Write the entries out again exactly as they stand, but without the pictures.

### [Supplied information]
□ □ □ □
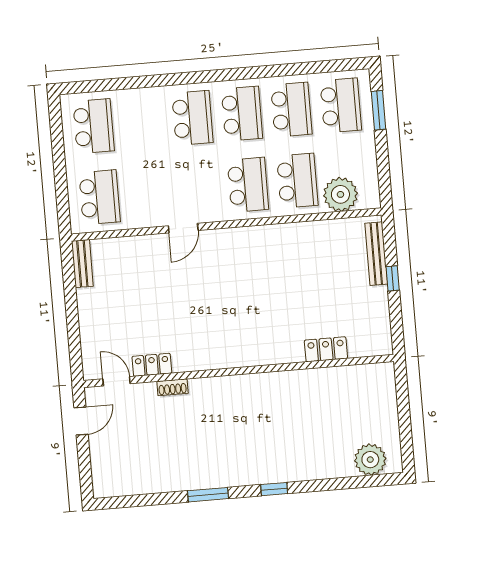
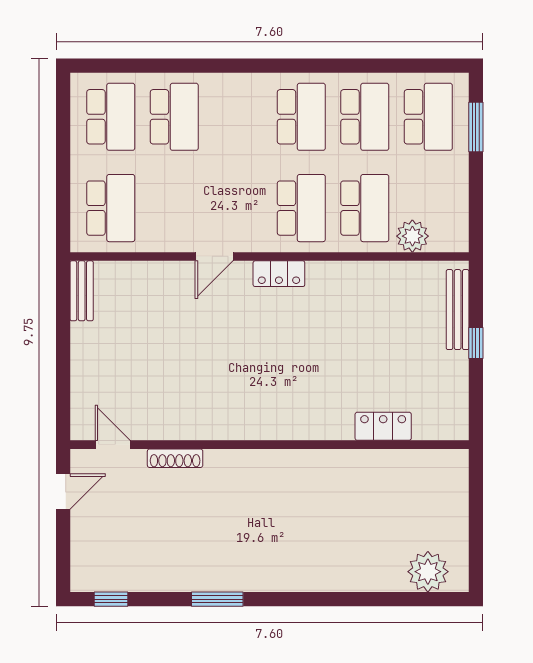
school desk: (192, 118) -> (174, 117), moved
plant: (340, 194) -> (412, 236), width x0.73, depth x0.73
locker: (152, 365) -> (279, 274), moved, turned 180
shoe rack: (172, 387) -> (175, 458), width x1.43
window: (274, 489) -> (111, 599), moved

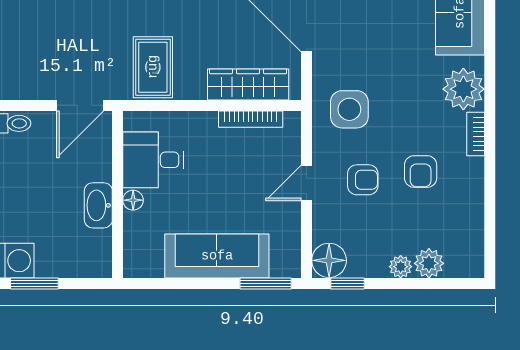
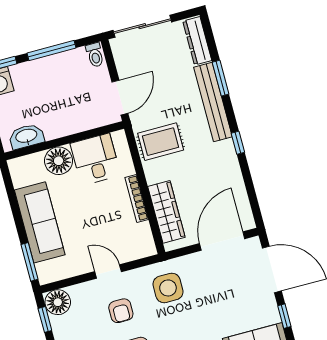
door: (80, 105) -> (120, 98), swing flipped
bookcase: (251, 119) -> (137, 199), moved
floor lamp: (133, 200) -> (59, 161), width x1.89, depth x1.89
washbasin: (98, 205) -> (26, 136), moved

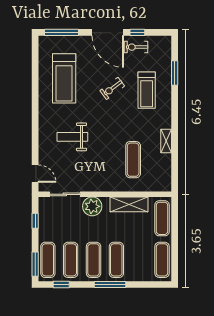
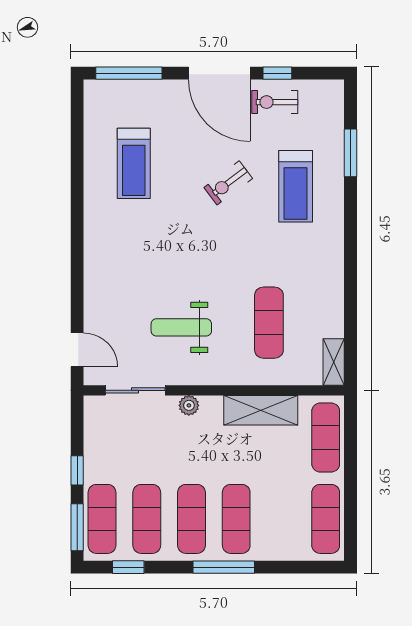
treadmill: (64, 78) -> (134, 163), width x0.73, depth x0.73
weight bench: (72, 137) -> (181, 327), moved
shelving: (166, 141) -> (334, 362), moved
plant: (92, 206) -> (189, 405), width x0.53, depth x0.53
window: (35, 221) -> (77, 470), moved

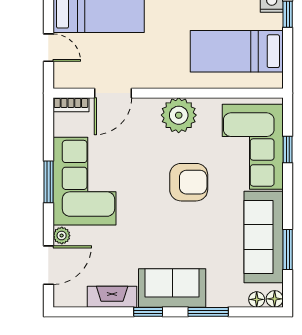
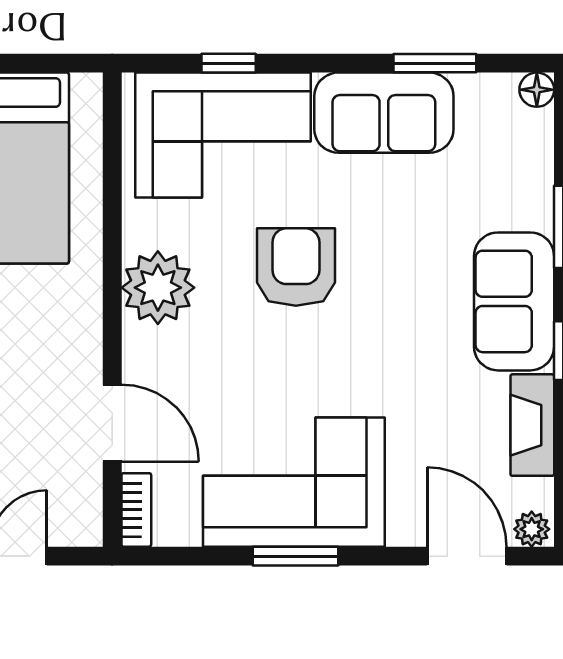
plant: (62, 236) -> (532, 529), moved
sofa: (264, 237) -> (384, 113), width x0.73
floor lamp: (257, 299) -> (538, 127), removed

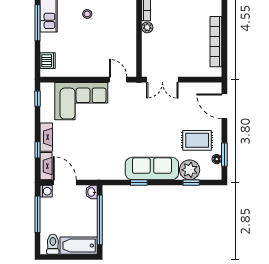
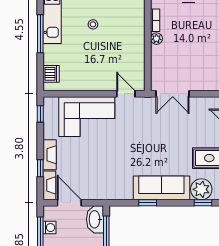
washing machine: (46, 191) -> (50, 228), moved
washbasin: (92, 192) -> (95, 219), width x1.91, depth x1.45

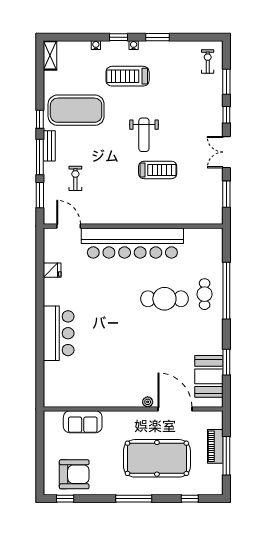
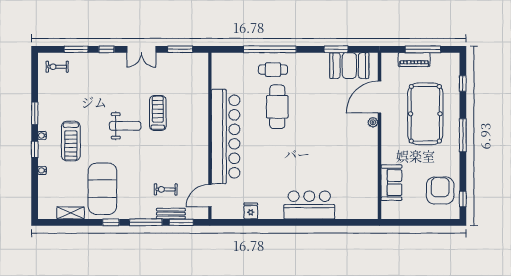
shelving: (50, 55) -> (71, 213), moved
bench: (49, 146) -> (171, 214), moved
□ □ □ □
### [Response]
school desk: (192, 118) -> (174, 117), moved
plant: (340, 194) -> (412, 236), width x0.73, depth x0.73
locker: (152, 365) -> (279, 274), moved, turned 180
shoe rack: (172, 387) -> (175, 458), width x1.43
window: (274, 489) -> (111, 599), moved

door: (80, 105) -> (120, 98), swing flipped
bookcase: (251, 119) -> (137, 199), moved
floor lamp: (133, 200) -> (59, 161), width x1.89, depth x1.89
washbasin: (98, 205) -> (26, 136), moved

treadmill: (64, 78) -> (134, 163), width x0.73, depth x0.73
weight bench: (72, 137) -> (181, 327), moved
shelving: (166, 141) -> (334, 362), moved
plant: (92, 206) -> (189, 405), width x0.53, depth x0.53
window: (35, 221) -> (77, 470), moved

plant: (62, 236) -> (532, 529), moved
sofa: (264, 237) -> (384, 113), width x0.73
floor lamp: (257, 299) -> (538, 127), removed

washing machine: (46, 191) -> (50, 228), moved
washbasin: (92, 192) -> (95, 219), width x1.91, depth x1.45

shelving: (50, 55) -> (71, 213), moved
bench: (49, 146) -> (171, 214), moved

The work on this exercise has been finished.